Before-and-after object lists
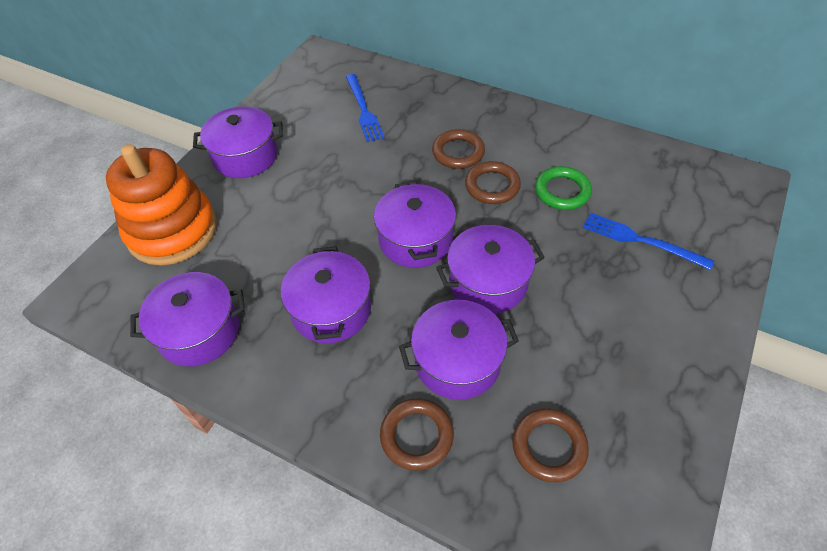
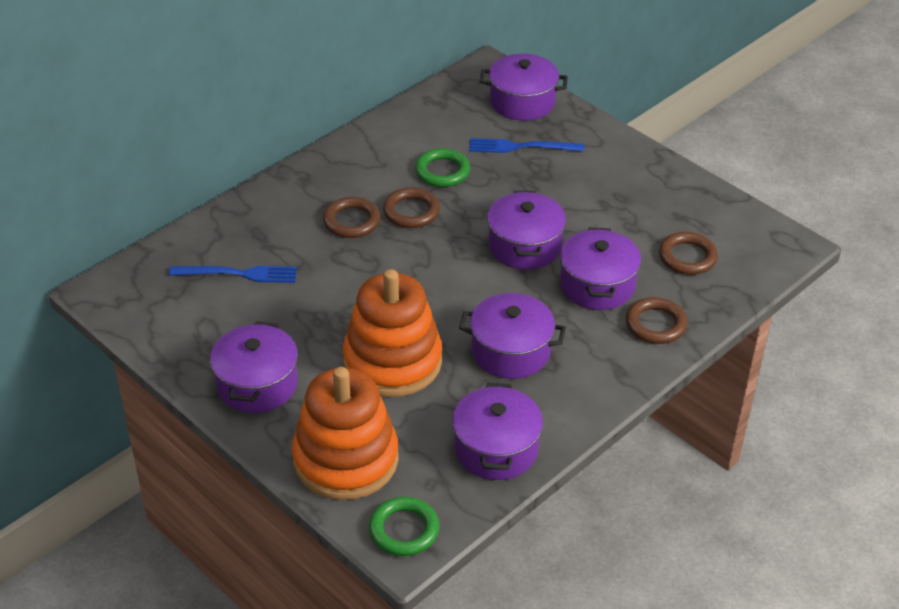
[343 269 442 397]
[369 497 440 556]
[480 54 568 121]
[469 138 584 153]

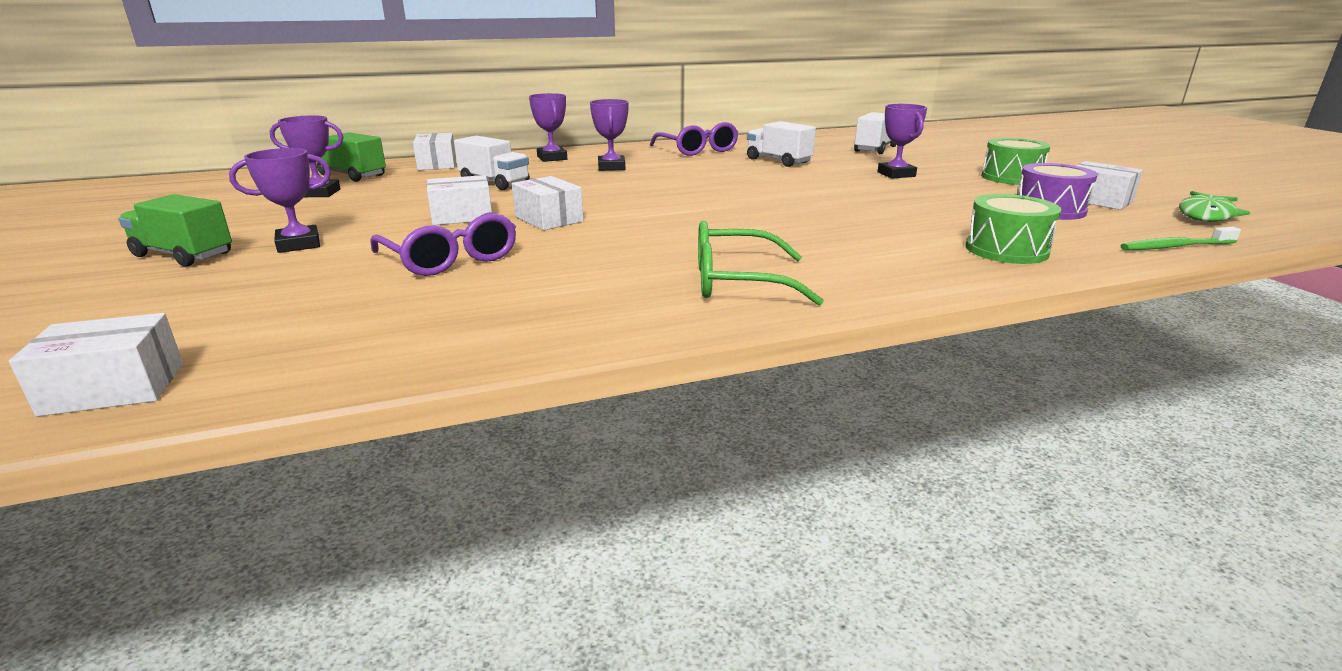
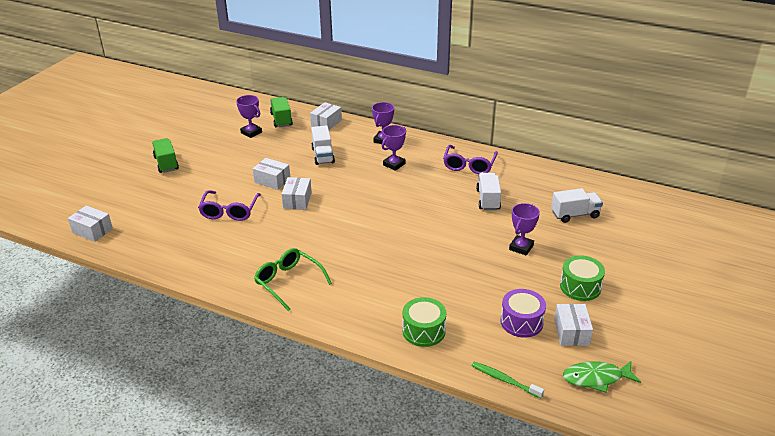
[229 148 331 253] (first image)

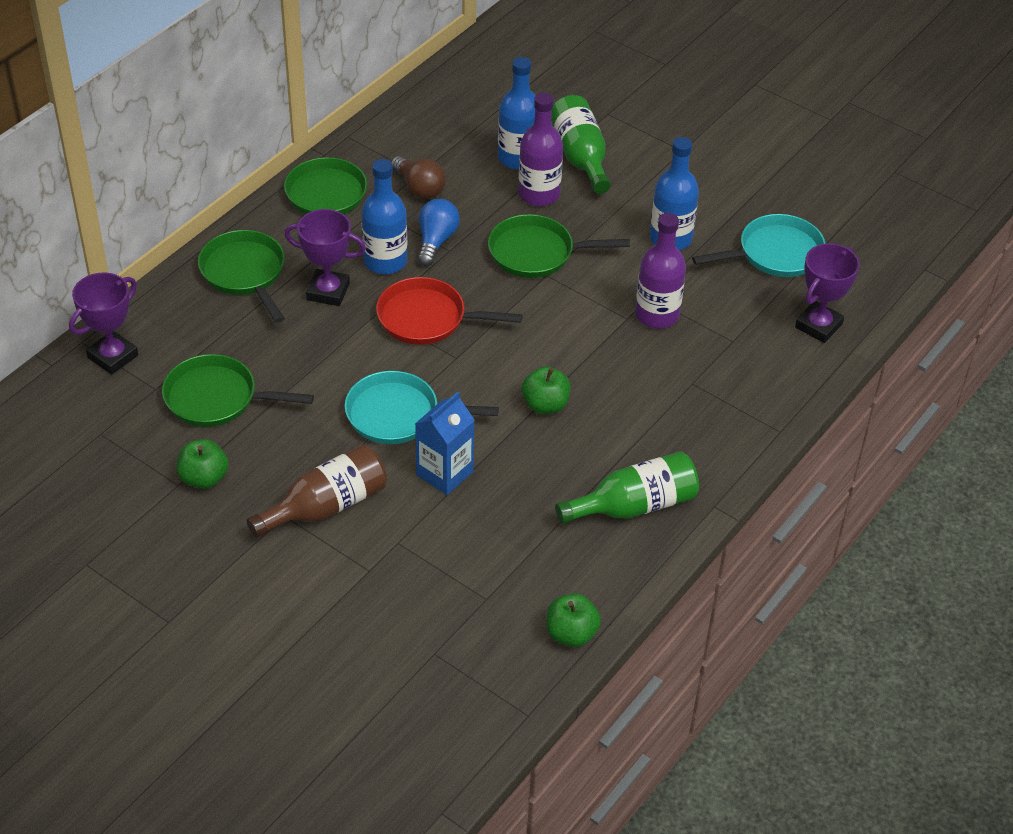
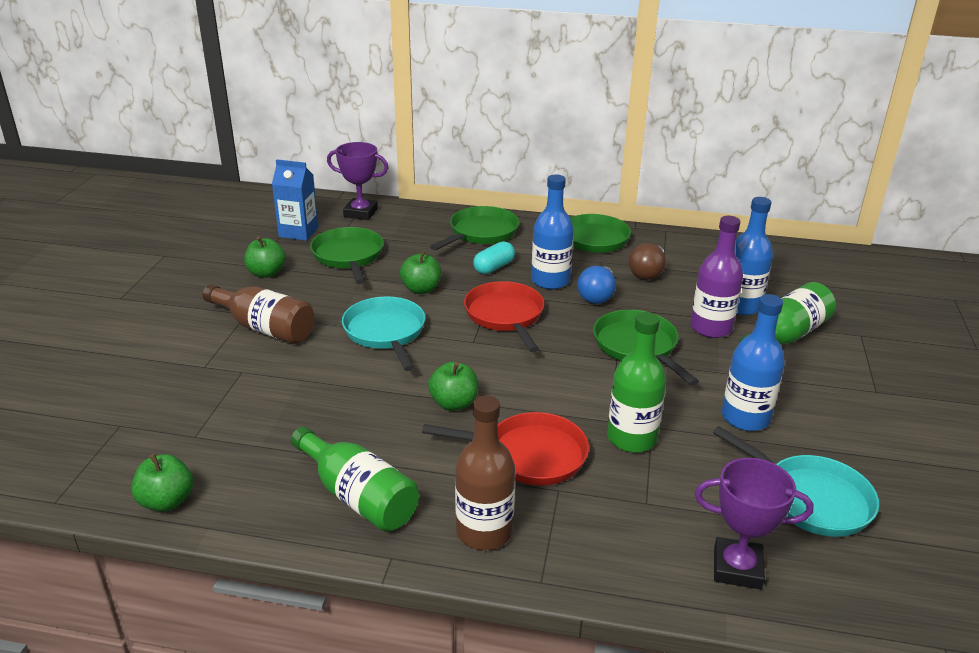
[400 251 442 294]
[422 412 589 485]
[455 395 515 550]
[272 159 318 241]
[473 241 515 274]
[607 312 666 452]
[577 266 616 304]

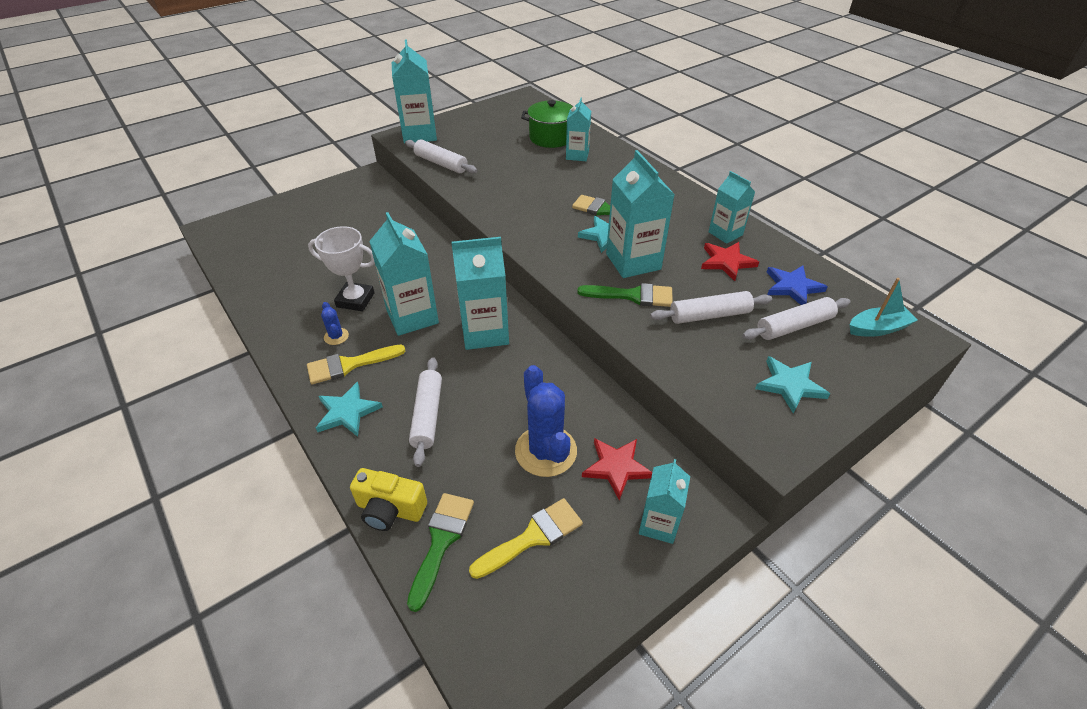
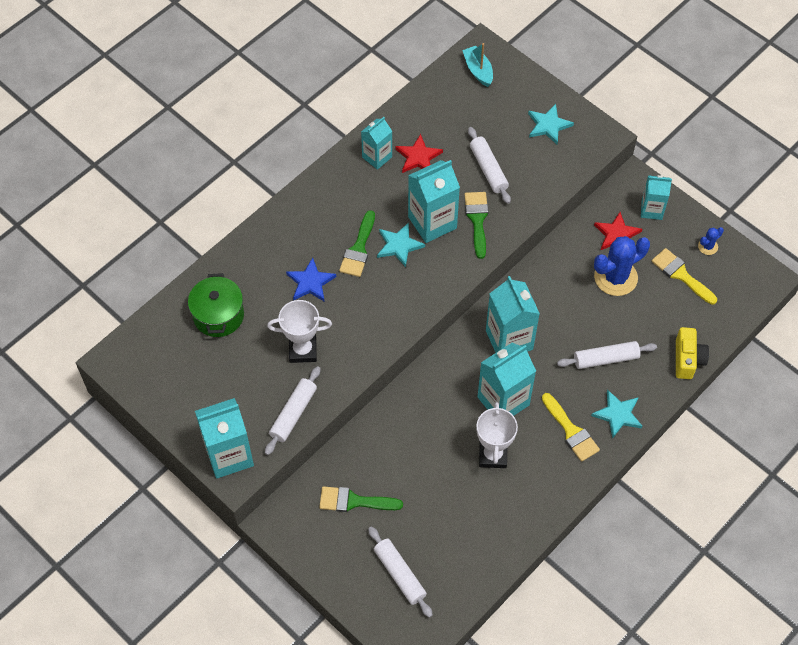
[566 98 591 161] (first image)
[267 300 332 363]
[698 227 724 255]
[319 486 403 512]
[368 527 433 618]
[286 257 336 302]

▸ **TASK TO CARRY OUT**:
If a line in the records contains the word "first", copy it.

▸ **FINISHED TASK**:
[229 148 331 253] (first image)
[566 98 591 161] (first image)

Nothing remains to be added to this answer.